__Try it__:
Some lines in the listing hold the word "stacking". Return each of them.

__Data__:
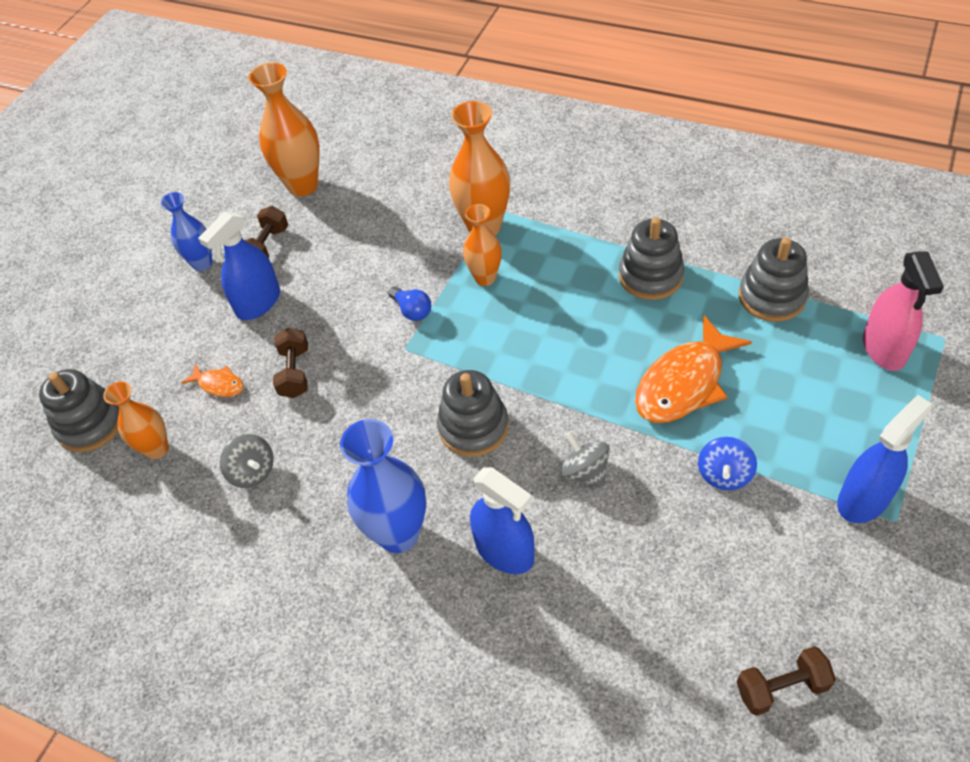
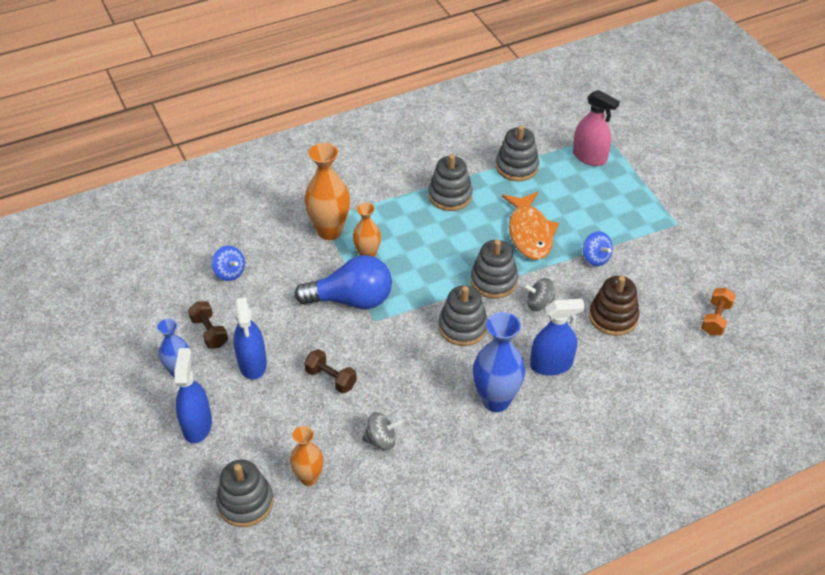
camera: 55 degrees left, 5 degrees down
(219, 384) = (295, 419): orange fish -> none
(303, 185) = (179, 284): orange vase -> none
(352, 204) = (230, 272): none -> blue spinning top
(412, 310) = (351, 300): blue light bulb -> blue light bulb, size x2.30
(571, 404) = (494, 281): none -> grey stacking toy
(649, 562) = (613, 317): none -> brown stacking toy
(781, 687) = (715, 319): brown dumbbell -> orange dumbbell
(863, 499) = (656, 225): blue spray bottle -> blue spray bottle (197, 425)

__Finished exercise__:
(571, 404) = (494, 281): none -> grey stacking toy
(649, 562) = (613, 317): none -> brown stacking toy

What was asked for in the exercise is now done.